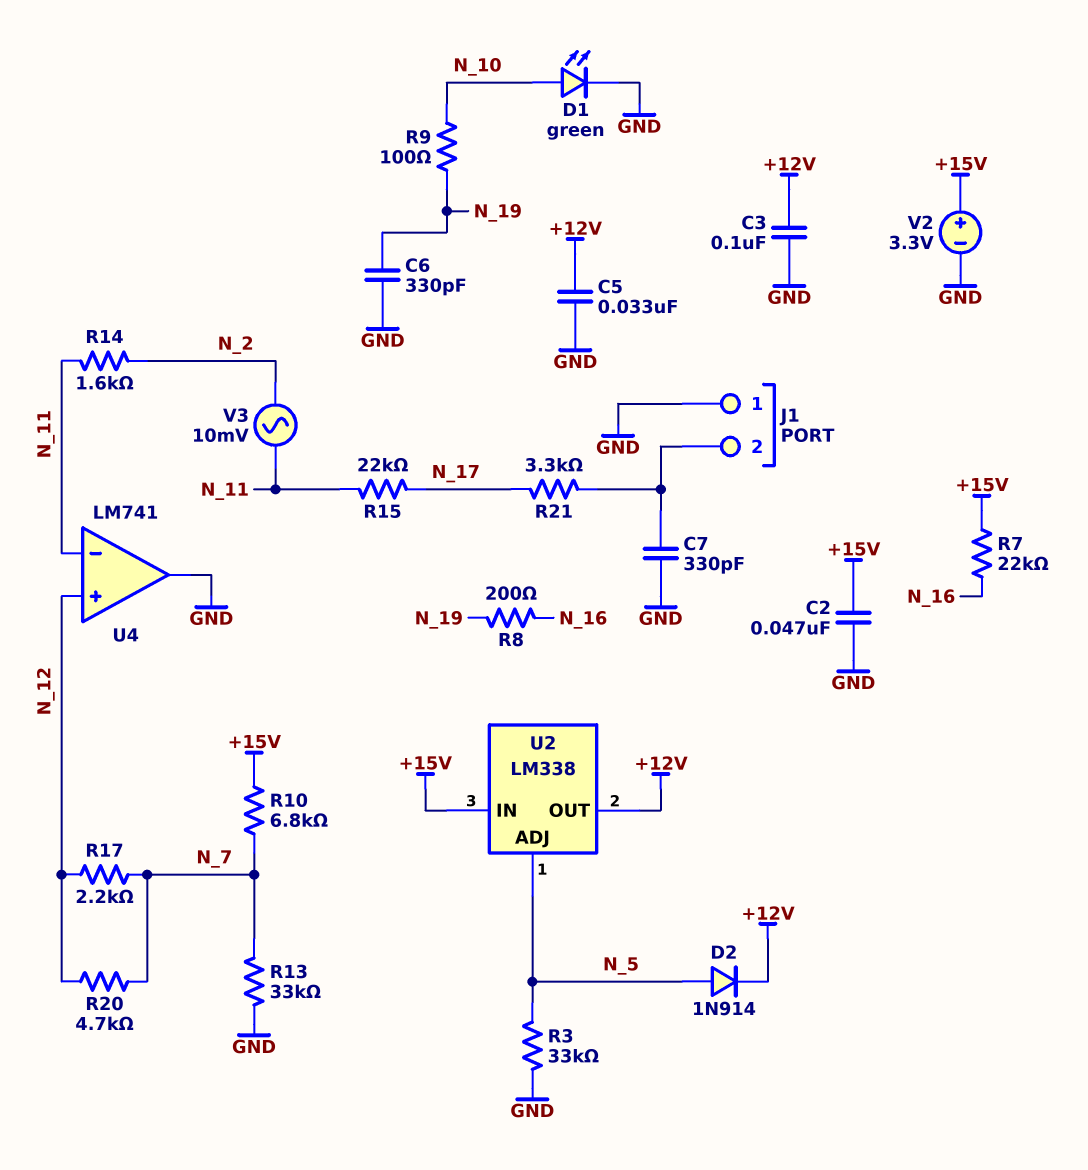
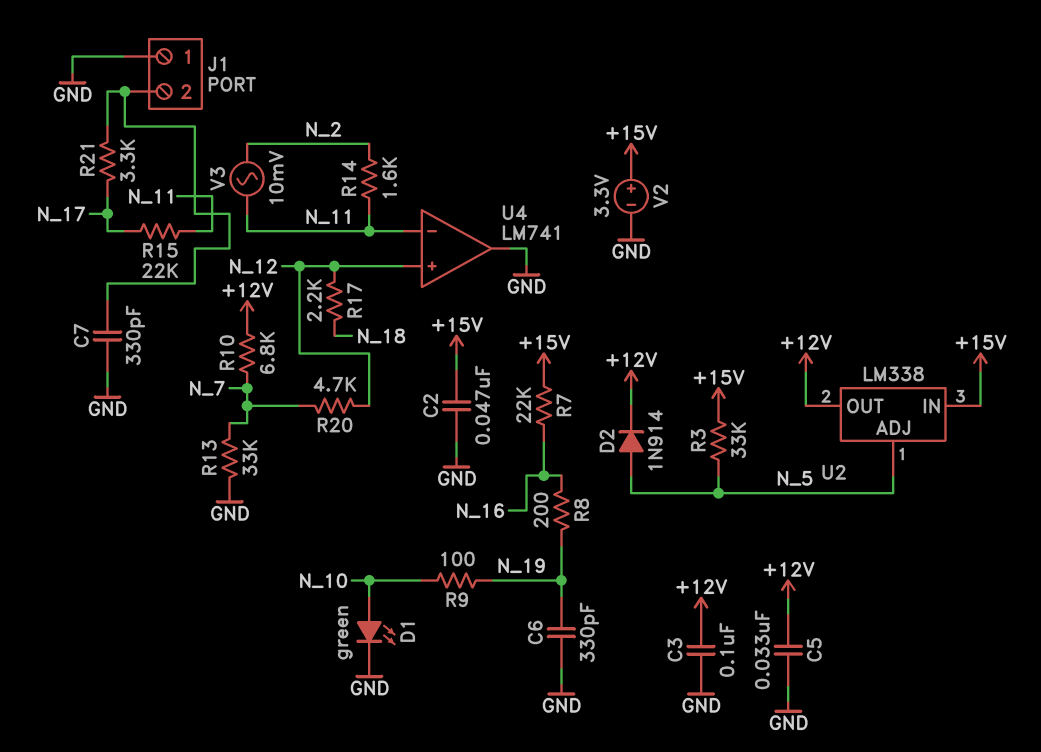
R3: 33k (GND, N_5) -> 33k (+15V, N_5)
R10: 6.8k (+15V, N_7) -> 6.8k (+12V, N_7)
R17: 2.2k (N_7, N_12) -> 2.2k (N_12, N_18)

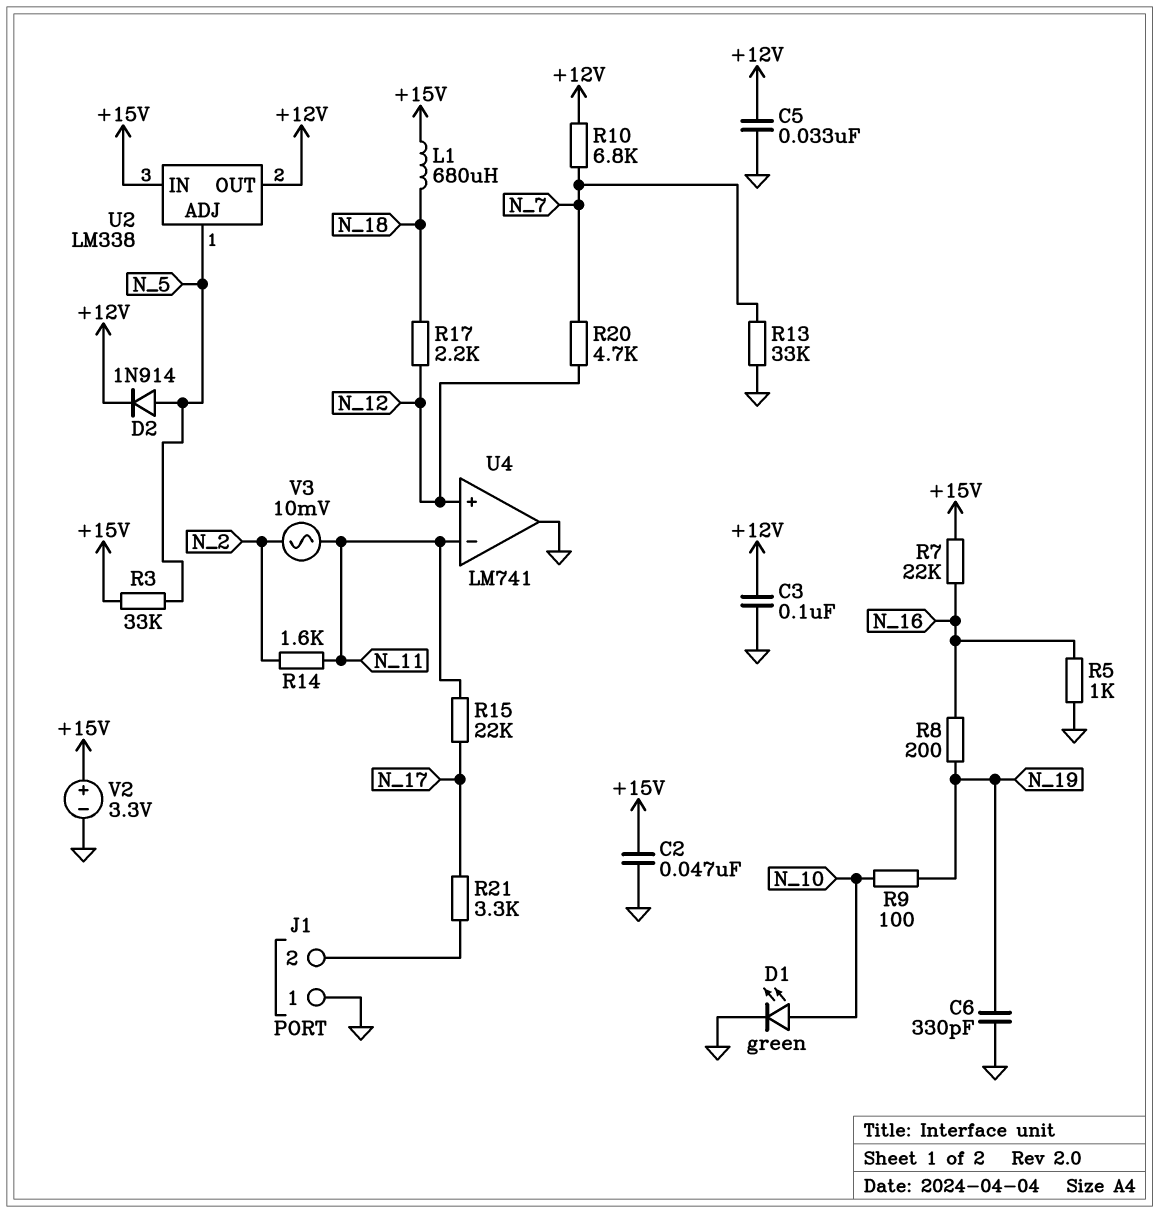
C7: 330pF (GND, J1/2) -> none
L1: none -> 680uH (+15V, N_18)
R5: none -> 1k (GND, N_16)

--- --- ---

EXERCISE — Looking at the listing above, which lines hold "none"? Copy every such line.

RESULT FOR THIS TASK —
C7: 330pF (GND, J1/2) -> none
L1: none -> 680uH (+15V, N_18)
R5: none -> 1k (GND, N_16)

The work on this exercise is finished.